-- Opening Marker --
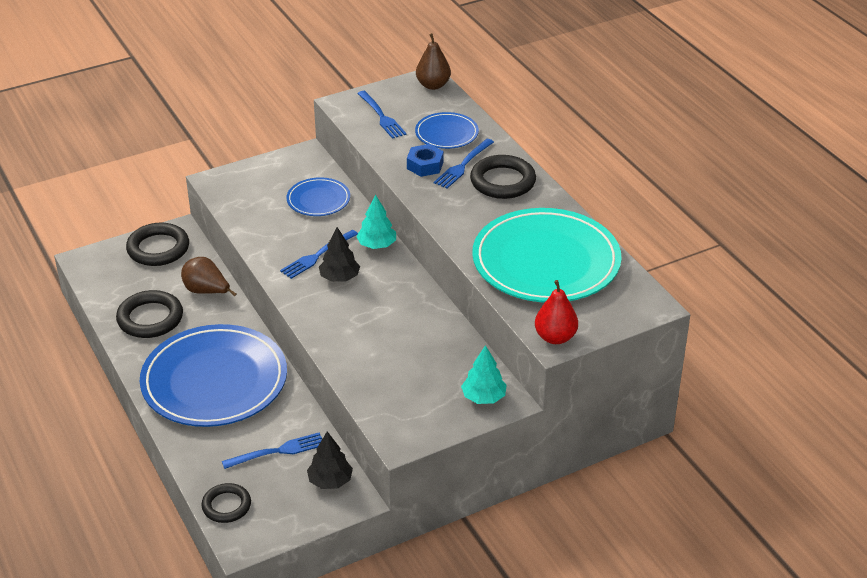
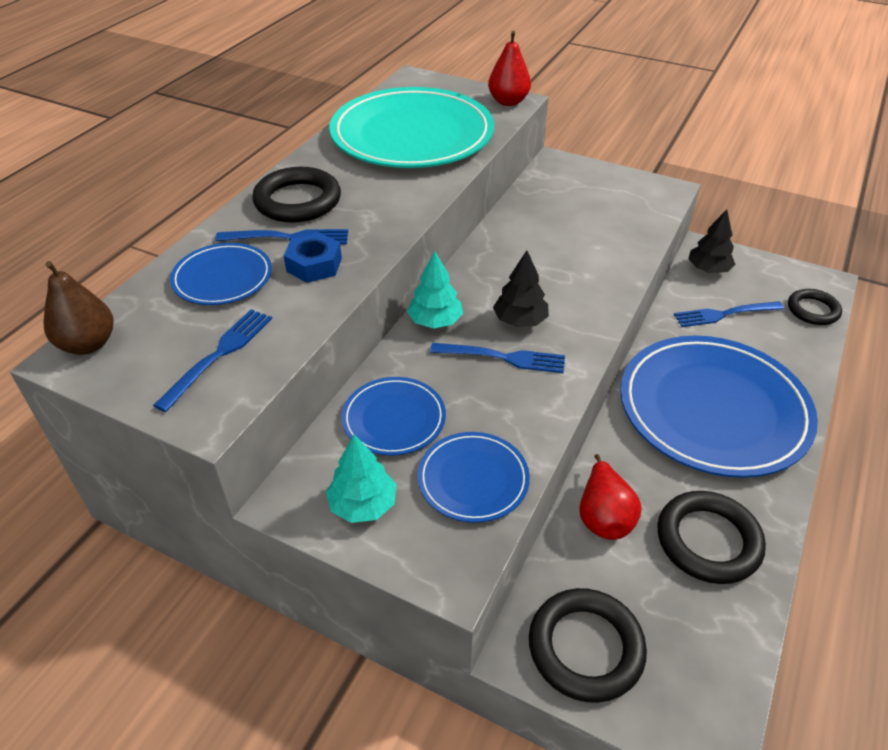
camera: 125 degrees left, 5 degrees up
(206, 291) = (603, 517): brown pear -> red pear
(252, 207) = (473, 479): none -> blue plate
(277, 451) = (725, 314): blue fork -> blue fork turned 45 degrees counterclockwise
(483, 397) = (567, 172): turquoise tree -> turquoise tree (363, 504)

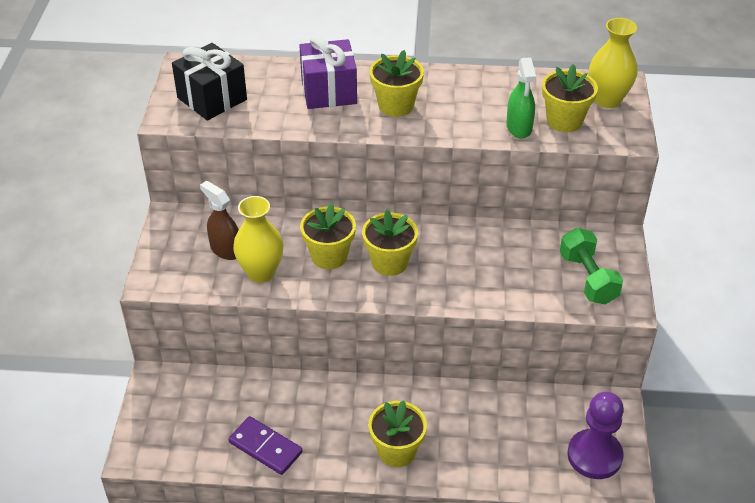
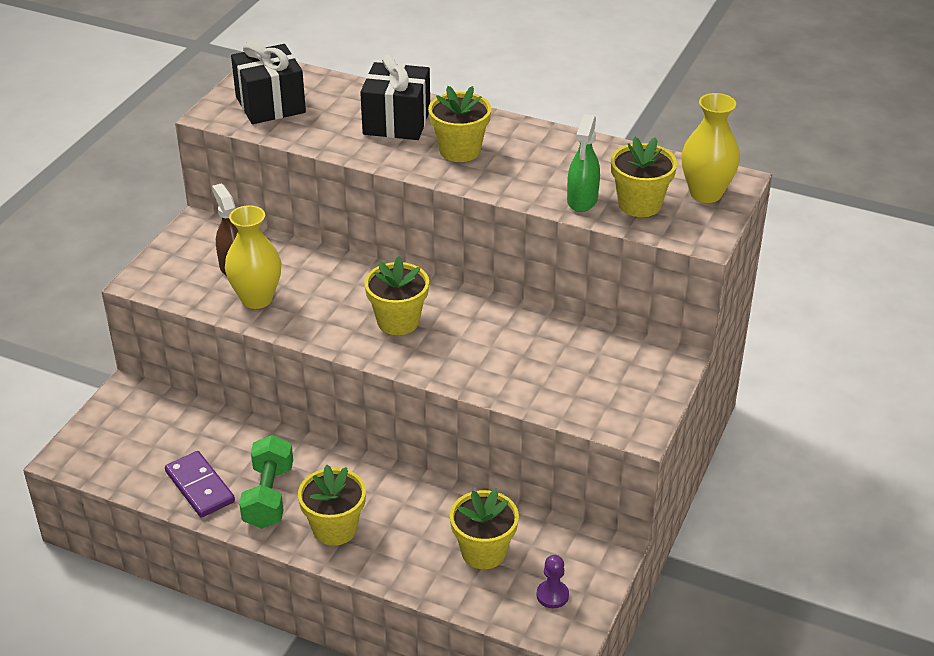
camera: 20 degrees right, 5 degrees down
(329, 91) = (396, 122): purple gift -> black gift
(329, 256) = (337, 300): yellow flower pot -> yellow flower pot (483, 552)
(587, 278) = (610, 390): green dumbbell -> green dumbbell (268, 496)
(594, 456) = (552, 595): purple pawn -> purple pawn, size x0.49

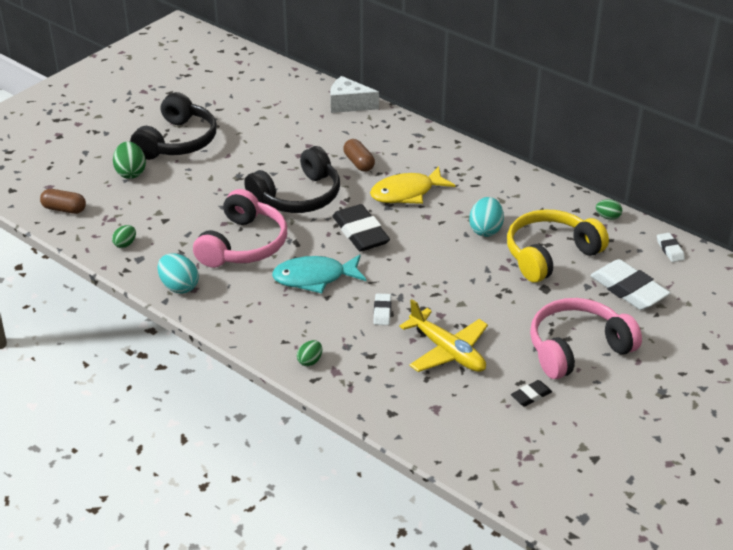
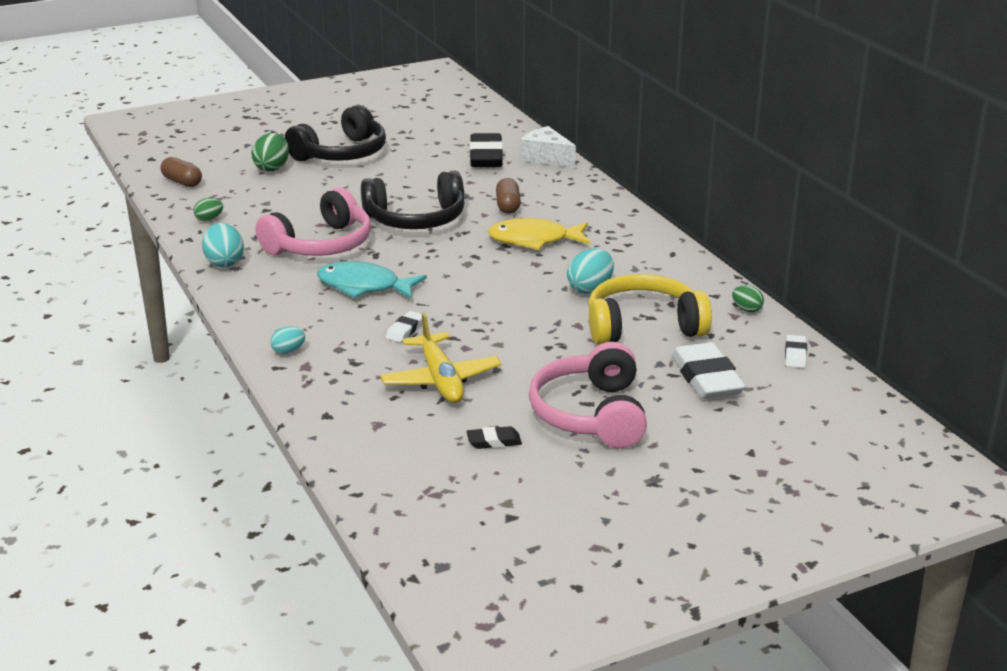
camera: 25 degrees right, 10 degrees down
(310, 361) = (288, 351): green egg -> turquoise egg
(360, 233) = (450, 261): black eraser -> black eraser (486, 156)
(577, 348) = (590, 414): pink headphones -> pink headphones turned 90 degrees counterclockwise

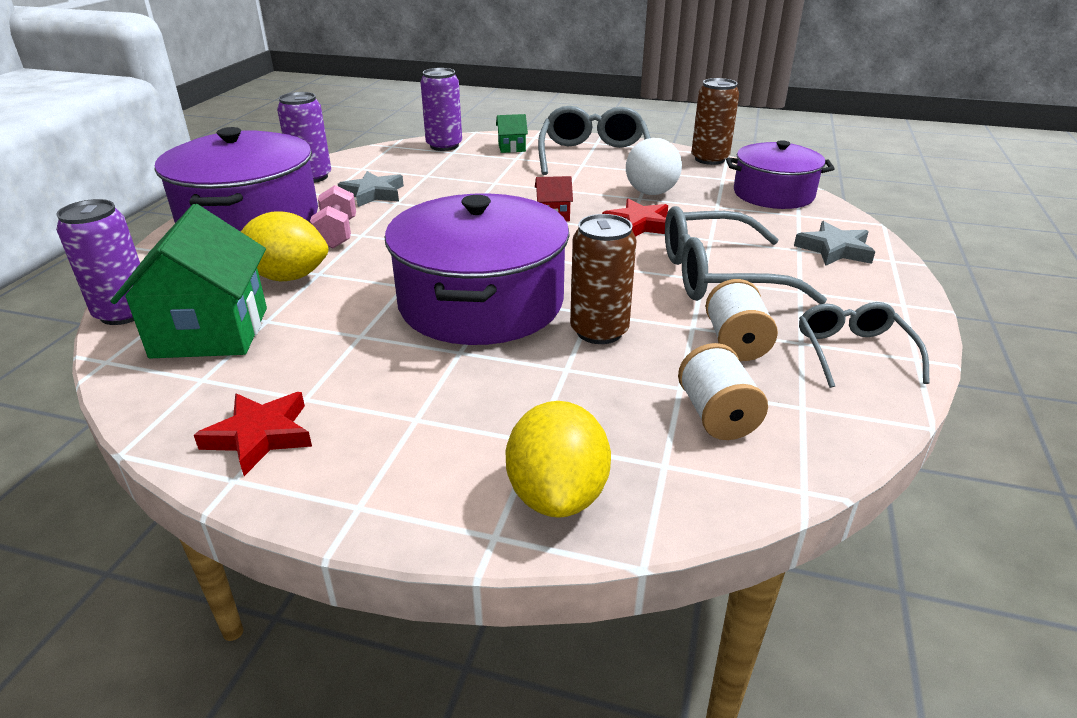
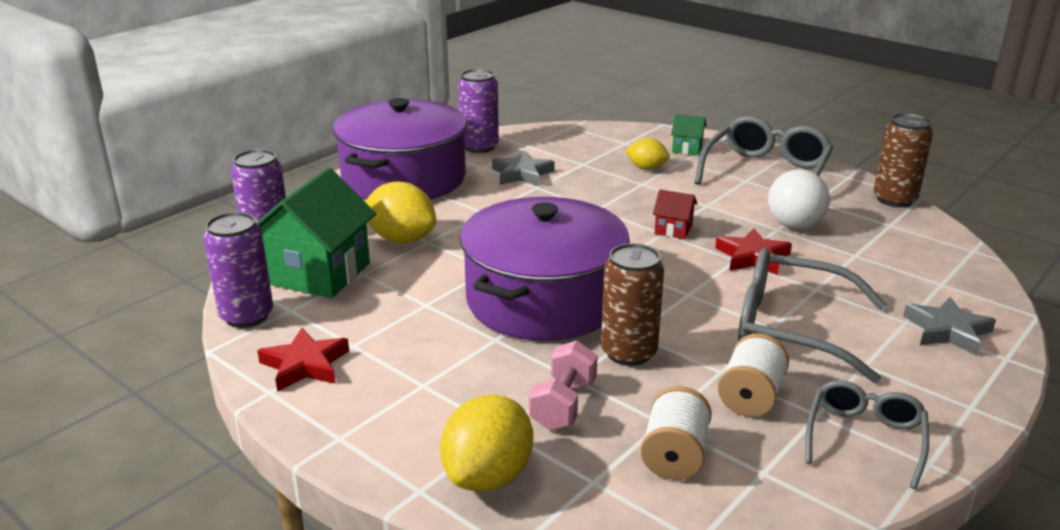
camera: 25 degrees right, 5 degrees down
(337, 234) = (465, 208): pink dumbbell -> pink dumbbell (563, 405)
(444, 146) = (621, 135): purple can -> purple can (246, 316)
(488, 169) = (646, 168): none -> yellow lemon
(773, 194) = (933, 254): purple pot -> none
-- Closing Marker --
**Problem to solve**
All that's required is the material above repeated exactly, minus any picture.

**Solution to this task**
camera: 125 degrees left, 5 degrees up
(206, 291) = (603, 517): brown pear -> red pear
(252, 207) = (473, 479): none -> blue plate
(277, 451) = (725, 314): blue fork -> blue fork turned 45 degrees counterclockwise
(483, 397) = (567, 172): turquoise tree -> turquoise tree (363, 504)

camera: 20 degrees right, 5 degrees down
(329, 91) = (396, 122): purple gift -> black gift
(329, 256) = (337, 300): yellow flower pot -> yellow flower pot (483, 552)
(587, 278) = (610, 390): green dumbbell -> green dumbbell (268, 496)
(594, 456) = (552, 595): purple pawn -> purple pawn, size x0.49

camera: 25 degrees right, 10 degrees down
(310, 361) = (288, 351): green egg -> turquoise egg
(360, 233) = (450, 261): black eraser -> black eraser (486, 156)
(577, 348) = (590, 414): pink headphones -> pink headphones turned 90 degrees counterclockwise

camera: 25 degrees right, 5 degrees down
(337, 234) = (465, 208): pink dumbbell -> pink dumbbell (563, 405)
(444, 146) = (621, 135): purple can -> purple can (246, 316)
(488, 169) = (646, 168): none -> yellow lemon
(773, 194) = (933, 254): purple pot -> none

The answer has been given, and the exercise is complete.